_Exercise_
Please repeat the entries below exactly as written, leaving out any images.

_Data to examine_
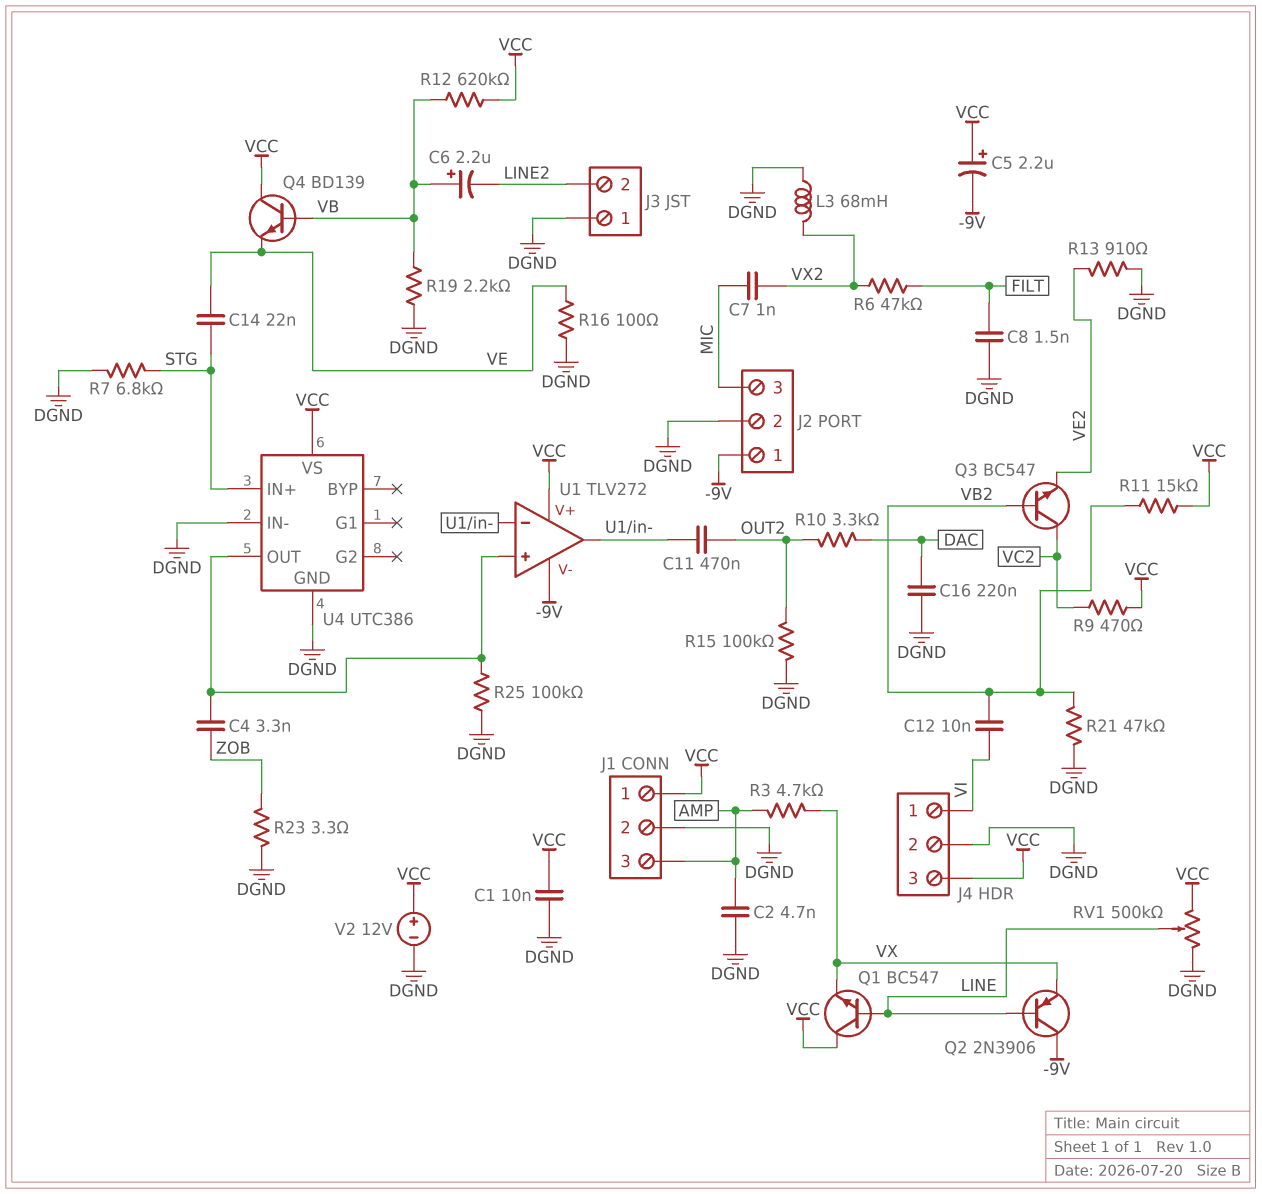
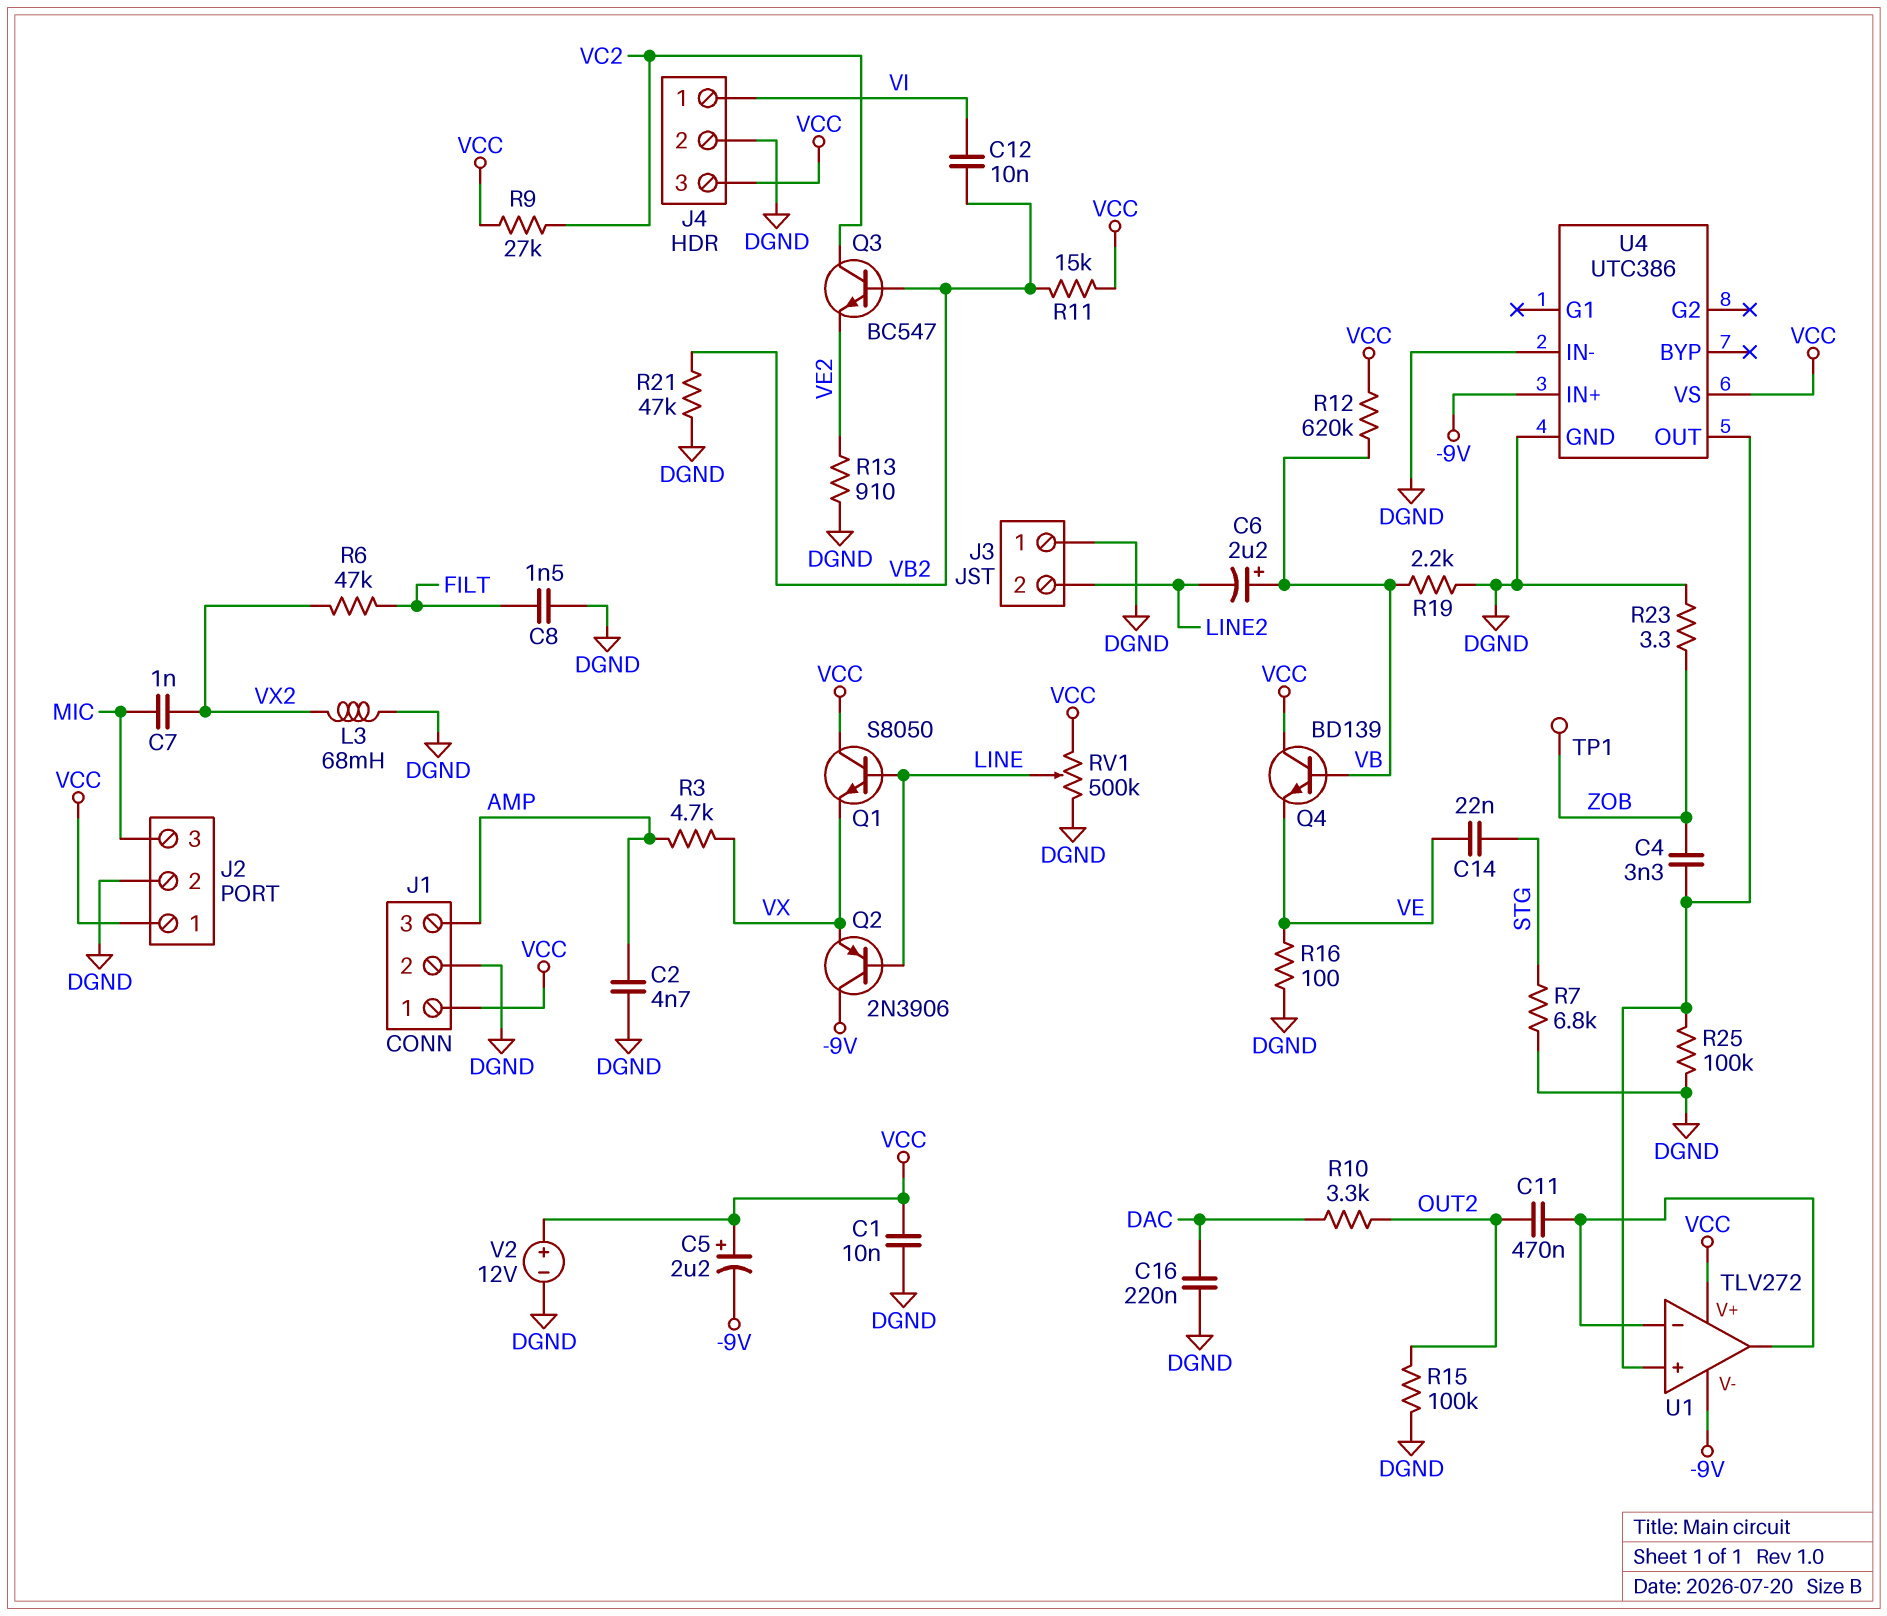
J2 pin 1: -9V -> VCC
Q1: NPN BC547 (B LINE, C VCC, E VX) -> NPN S8050 (B LINE, C VCC, E VX)
R9: 470 (VC2, VCC) -> 27k (VC2, VCC)
TP1: none -> test point (ZOB)
U4 pin IN+: STG -> -9V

_Solution for this exercise_
J2 pin 1: -9V -> VCC
Q1: NPN BC547 (B LINE, C VCC, E VX) -> NPN S8050 (B LINE, C VCC, E VX)
R9: 470 (VC2, VCC) -> 27k (VC2, VCC)
TP1: none -> test point (ZOB)
U4 pin IN+: STG -> -9V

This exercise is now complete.